TASK ITEM. Transcribe exactly the line that contains "R102: 68k (VB, VCC) -> 120k (VB, VCC)" and every line after it through the end of the records, with nothing else.

INFORMATION SHOWN.
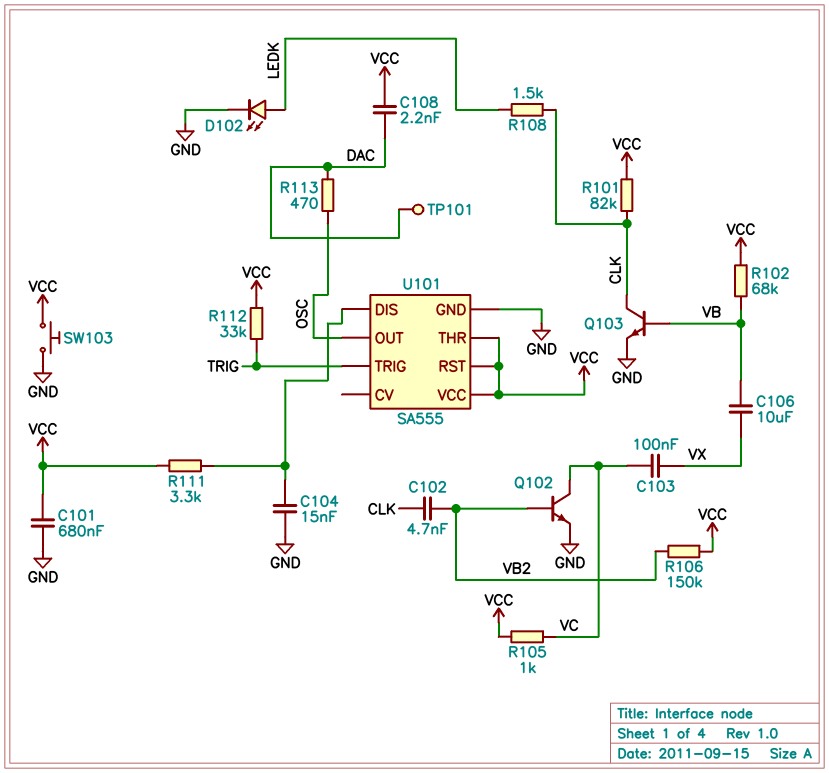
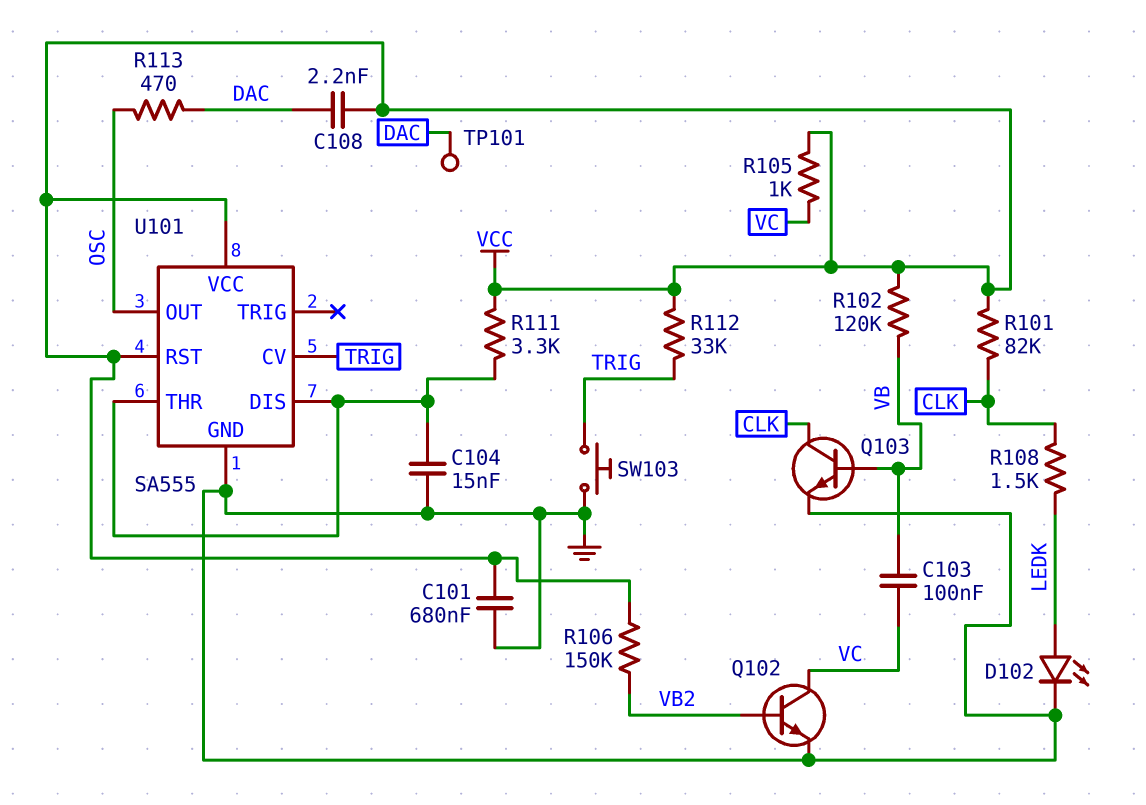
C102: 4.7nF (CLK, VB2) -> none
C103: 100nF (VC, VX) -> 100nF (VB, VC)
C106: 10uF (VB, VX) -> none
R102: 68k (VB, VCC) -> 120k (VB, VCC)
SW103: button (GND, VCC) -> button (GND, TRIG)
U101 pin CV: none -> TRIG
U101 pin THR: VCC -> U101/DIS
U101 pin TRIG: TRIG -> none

OUTPUT.
R102: 68k (VB, VCC) -> 120k (VB, VCC)
SW103: button (GND, VCC) -> button (GND, TRIG)
U101 pin CV: none -> TRIG
U101 pin THR: VCC -> U101/DIS
U101 pin TRIG: TRIG -> none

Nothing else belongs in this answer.